### [Directions]
From the records below, copy every line that contains the word "none".

### [Scene difference descriptions]

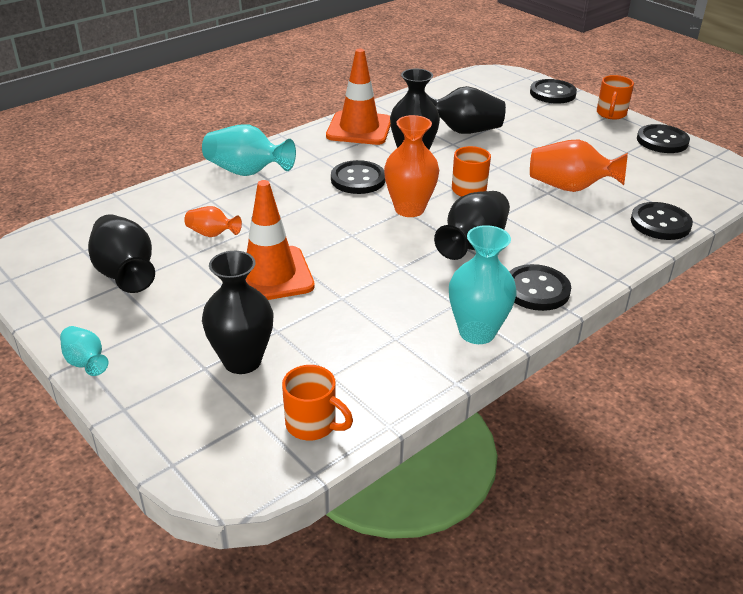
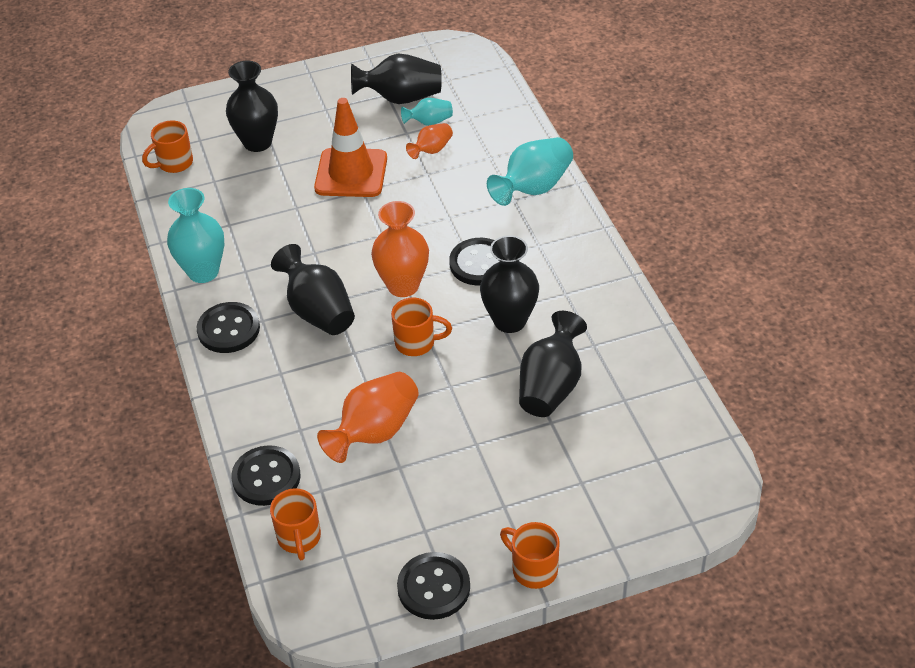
camera: 115 degrees right, 10 degrees up
(85, 362) = (305, 74): turquoise vase -> turquoise vase (429, 122)
(359, 129) = (595, 294): orange traffic cone -> none
(552, 93) = (625, 530): black button -> none
(690, 196) = (299, 538): none -> orange mug

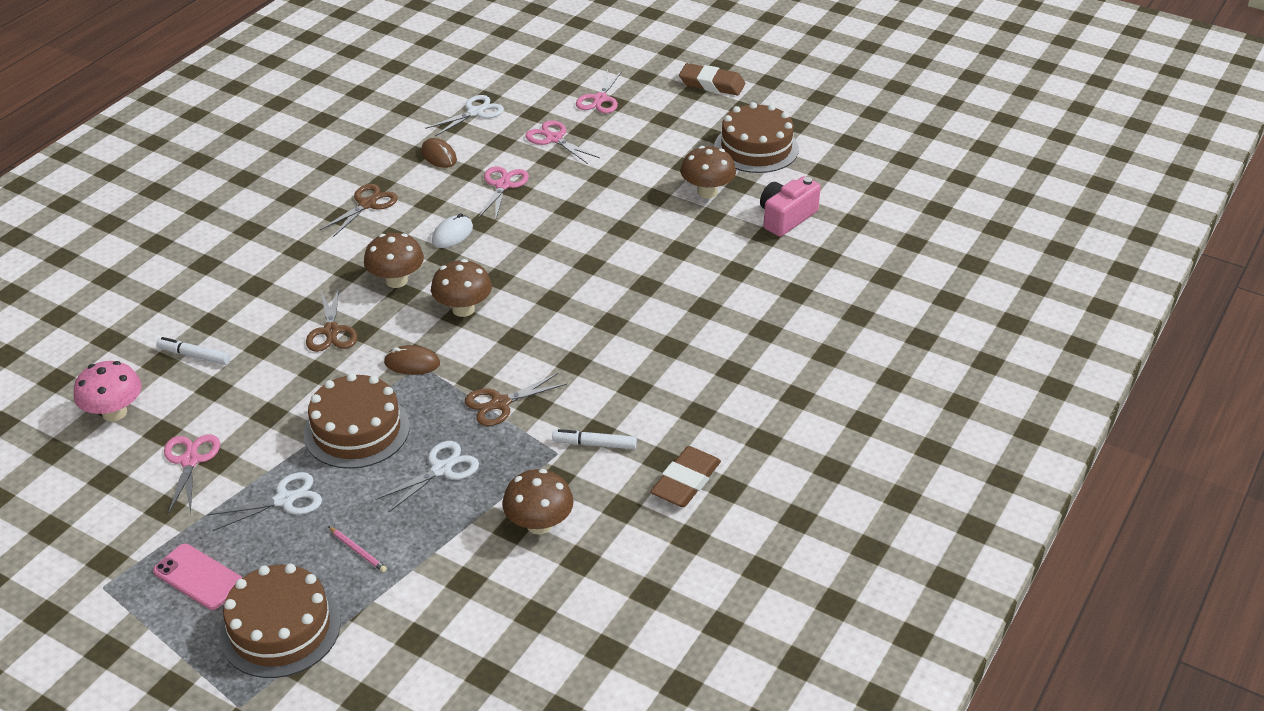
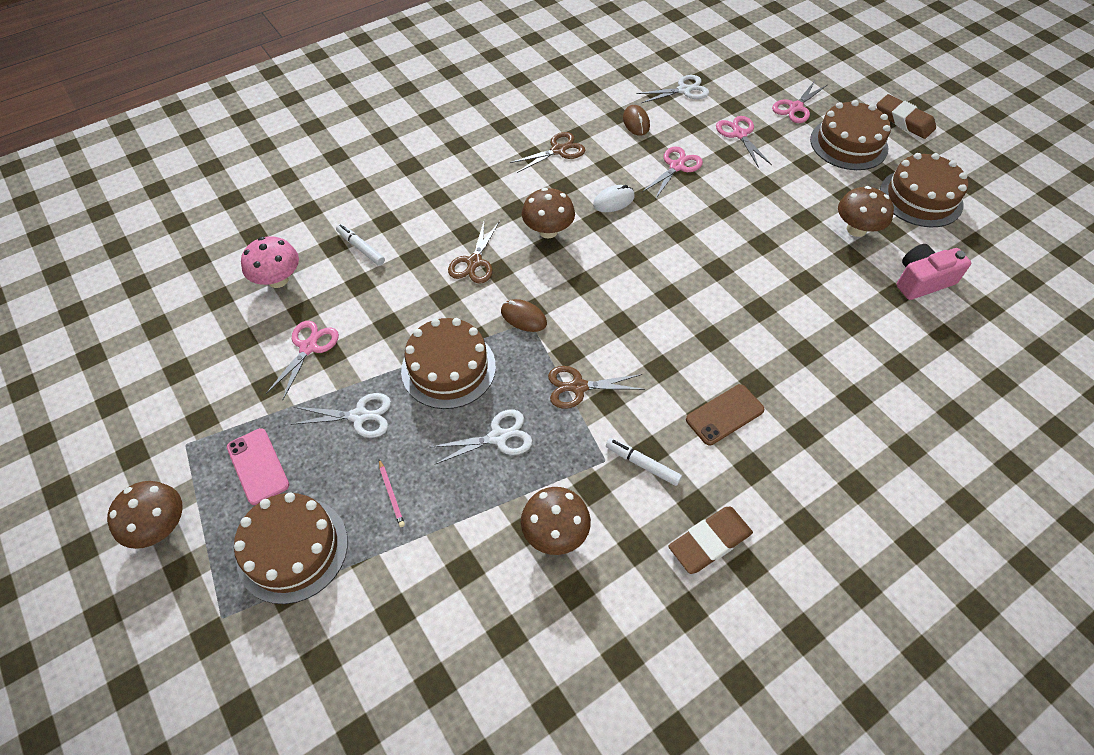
camera: 25 degrees right, 15 degrees up
(463, 309) = (590, 278): brown mushroom -> brown mushroom (160, 527)
(653, 381) = (724, 415): none -> brown phone
(667, 119) = (848, 144): none -> brown cake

### [Result]
(359, 129) = (595, 294): orange traffic cone -> none
(552, 93) = (625, 530): black button -> none
(690, 196) = (299, 538): none -> orange mug
(653, 381) = (724, 415): none -> brown phone
(667, 119) = (848, 144): none -> brown cake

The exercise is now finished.